_What you have to do_: From the records below, please repeat exactly the line that has "45 degrees counterclockwise", the line that has "black nut (662,296)", and every line between them, and nothing else.
[Material for the task — start]
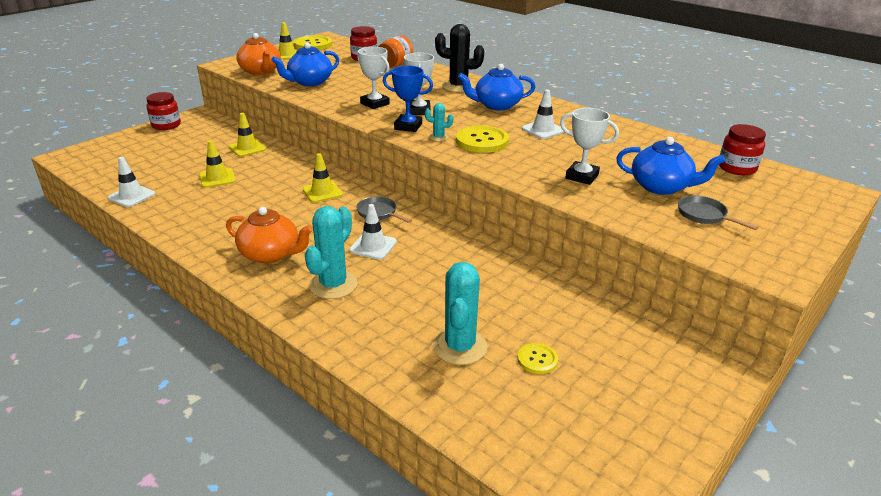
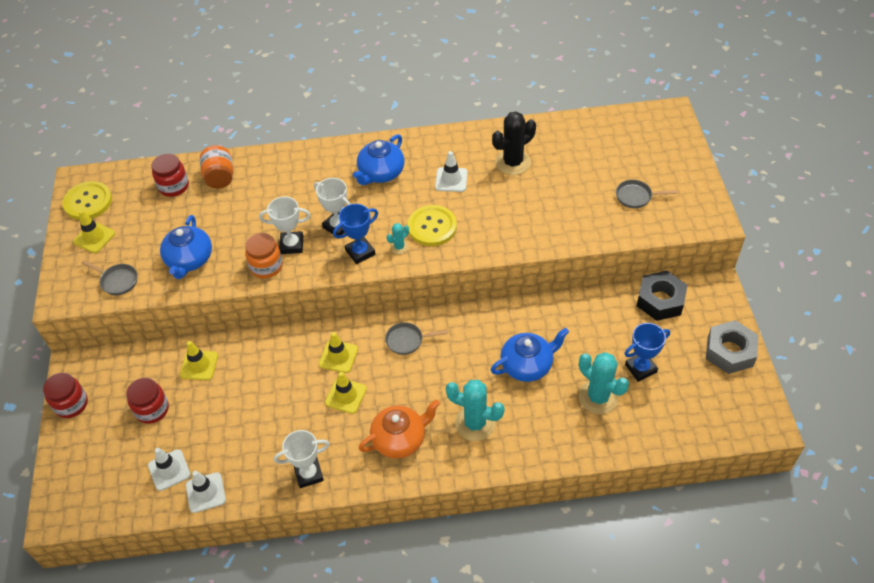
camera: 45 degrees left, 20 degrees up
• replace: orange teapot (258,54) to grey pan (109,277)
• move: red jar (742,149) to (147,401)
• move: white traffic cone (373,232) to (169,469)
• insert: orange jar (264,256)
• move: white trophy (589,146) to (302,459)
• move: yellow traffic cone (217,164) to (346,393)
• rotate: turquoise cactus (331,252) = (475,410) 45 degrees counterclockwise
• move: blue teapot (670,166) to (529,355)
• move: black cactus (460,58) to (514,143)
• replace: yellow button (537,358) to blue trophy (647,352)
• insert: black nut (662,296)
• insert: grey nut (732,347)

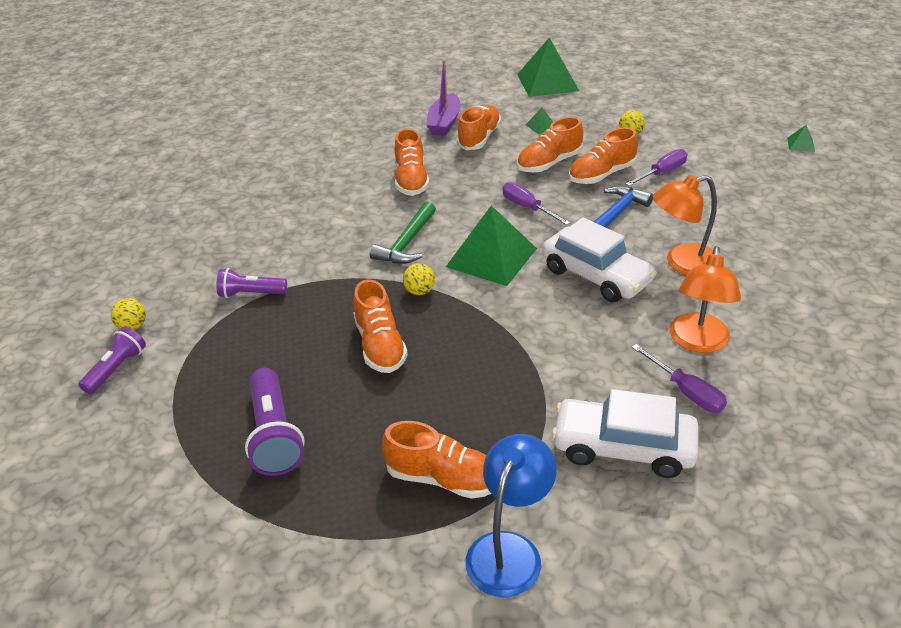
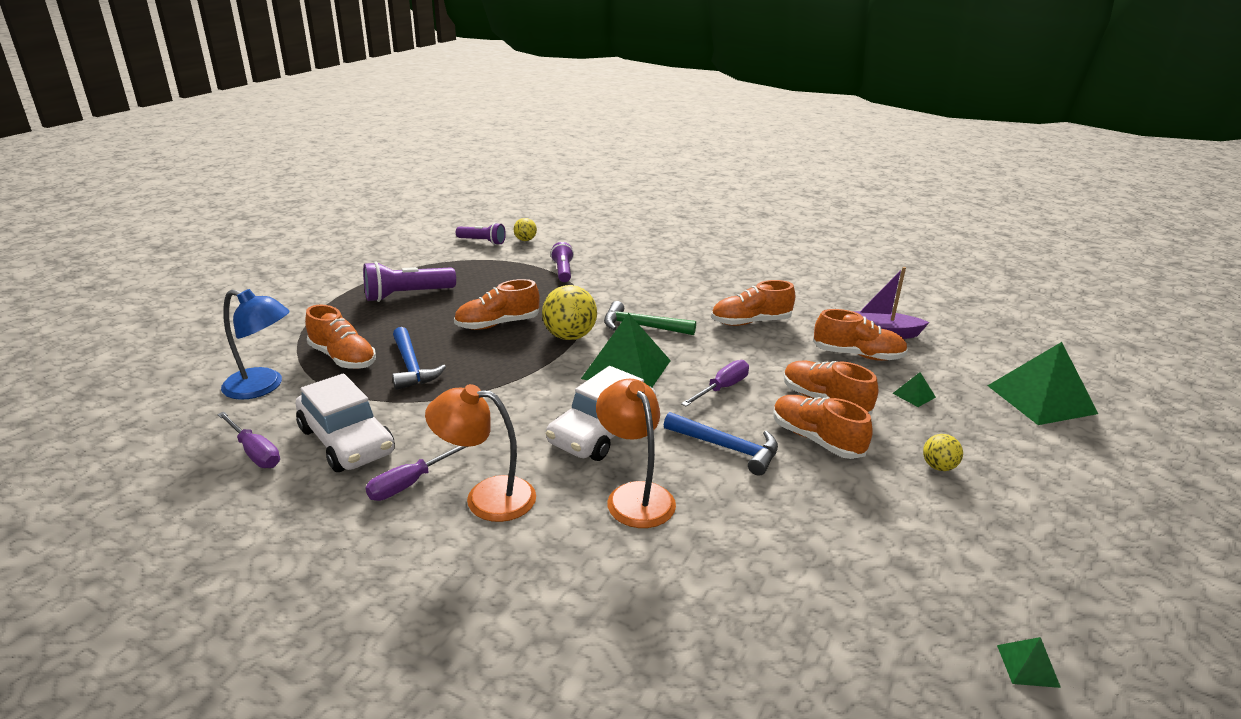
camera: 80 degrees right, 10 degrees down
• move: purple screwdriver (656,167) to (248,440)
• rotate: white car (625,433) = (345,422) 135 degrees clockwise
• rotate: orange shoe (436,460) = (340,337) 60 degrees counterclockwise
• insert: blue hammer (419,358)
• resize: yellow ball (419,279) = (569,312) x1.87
[Material for the task — finish]
[Material for the task — start]
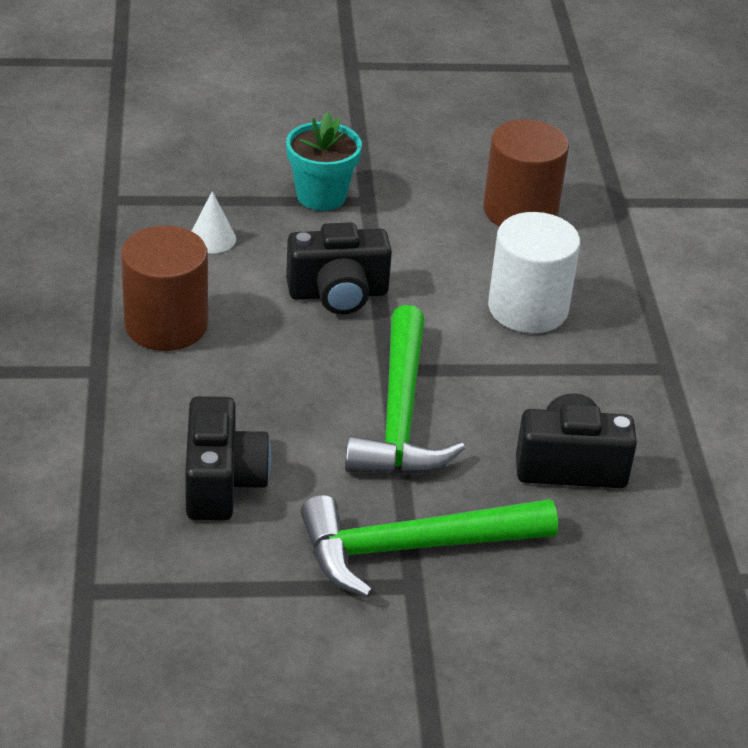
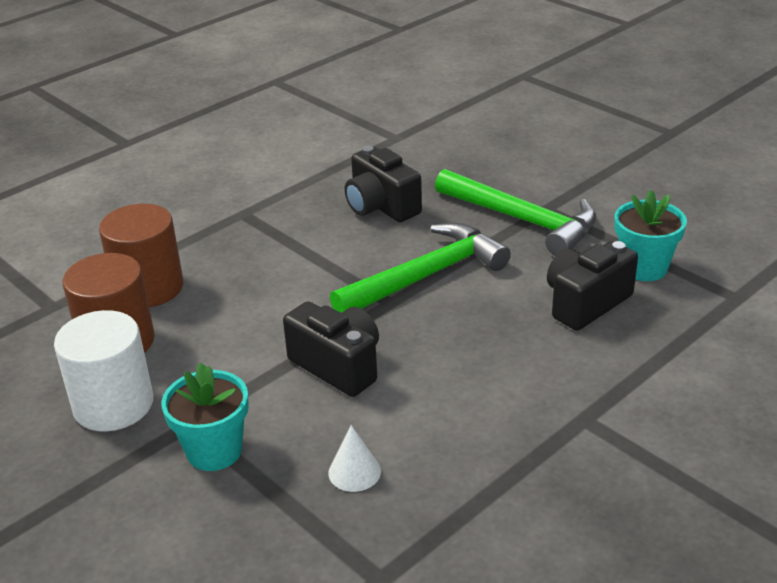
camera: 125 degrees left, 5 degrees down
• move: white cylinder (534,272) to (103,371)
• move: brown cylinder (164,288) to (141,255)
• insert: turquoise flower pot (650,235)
[Material for the task — finish]
_Answer box_:
• rotate: turquoise cactus (331,252) = (475,410) 45 degrees counterclockwise
• move: blue teapot (670,166) to (529,355)
• move: black cactus (460,58) to (514,143)
• replace: yellow button (537,358) to blue trophy (647,352)
• insert: black nut (662,296)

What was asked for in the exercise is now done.